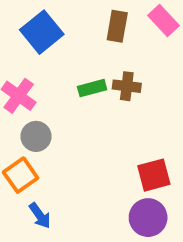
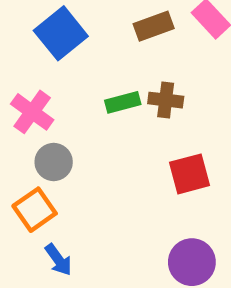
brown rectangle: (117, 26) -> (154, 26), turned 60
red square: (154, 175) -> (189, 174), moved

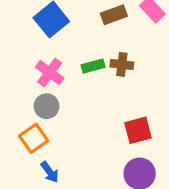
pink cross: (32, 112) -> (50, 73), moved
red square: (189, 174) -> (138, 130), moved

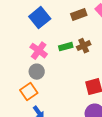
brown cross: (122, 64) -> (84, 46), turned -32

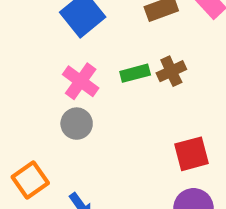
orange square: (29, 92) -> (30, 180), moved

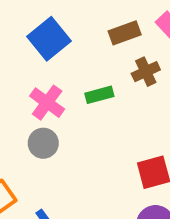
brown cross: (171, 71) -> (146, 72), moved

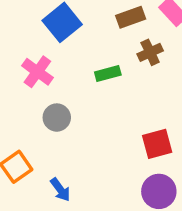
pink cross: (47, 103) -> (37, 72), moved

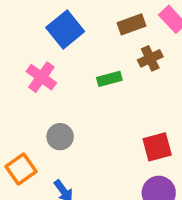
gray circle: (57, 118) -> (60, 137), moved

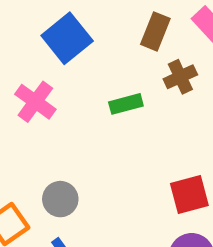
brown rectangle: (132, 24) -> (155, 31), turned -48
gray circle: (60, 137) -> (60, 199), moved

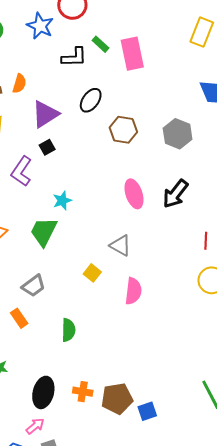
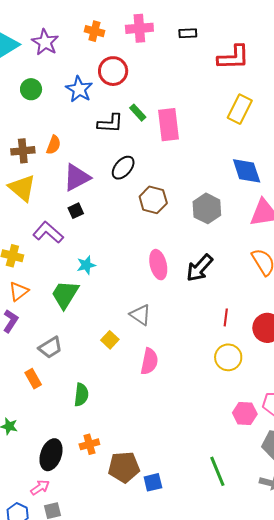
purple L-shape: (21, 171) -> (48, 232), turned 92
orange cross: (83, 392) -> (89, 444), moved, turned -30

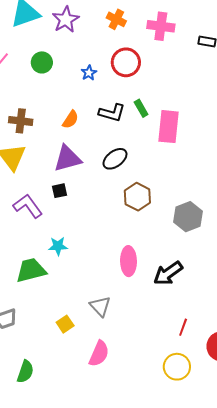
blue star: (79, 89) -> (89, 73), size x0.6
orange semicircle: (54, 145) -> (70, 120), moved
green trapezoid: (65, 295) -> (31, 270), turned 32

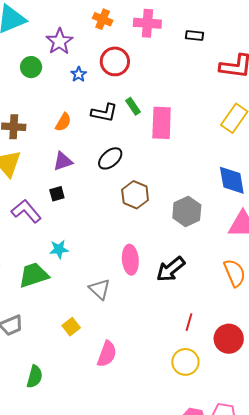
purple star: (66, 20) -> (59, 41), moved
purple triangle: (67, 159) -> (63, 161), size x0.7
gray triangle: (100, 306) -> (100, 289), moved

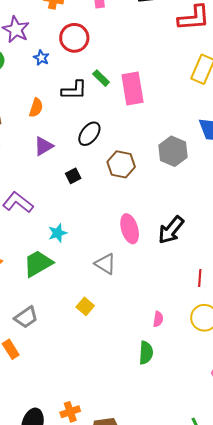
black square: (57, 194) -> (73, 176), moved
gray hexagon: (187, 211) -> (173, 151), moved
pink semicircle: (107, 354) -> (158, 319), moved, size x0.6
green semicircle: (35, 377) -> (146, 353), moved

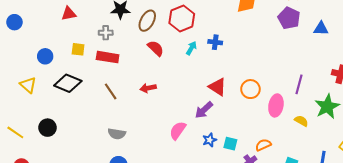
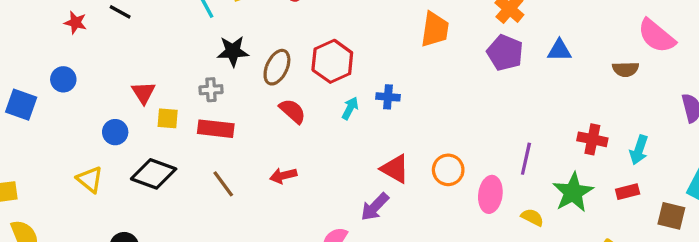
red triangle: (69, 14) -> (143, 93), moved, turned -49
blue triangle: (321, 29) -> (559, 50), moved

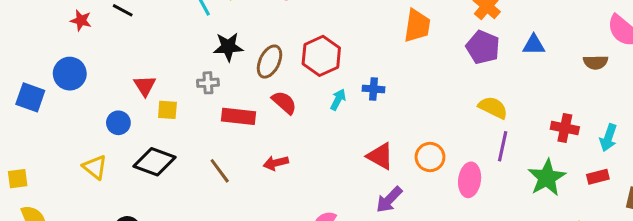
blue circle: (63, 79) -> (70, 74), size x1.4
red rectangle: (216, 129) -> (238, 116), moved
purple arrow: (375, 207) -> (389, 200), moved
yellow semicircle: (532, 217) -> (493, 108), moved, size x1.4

============

Problem: In how many lines of the material does the string "size" appear? Reply with the number only.

Answer below: 5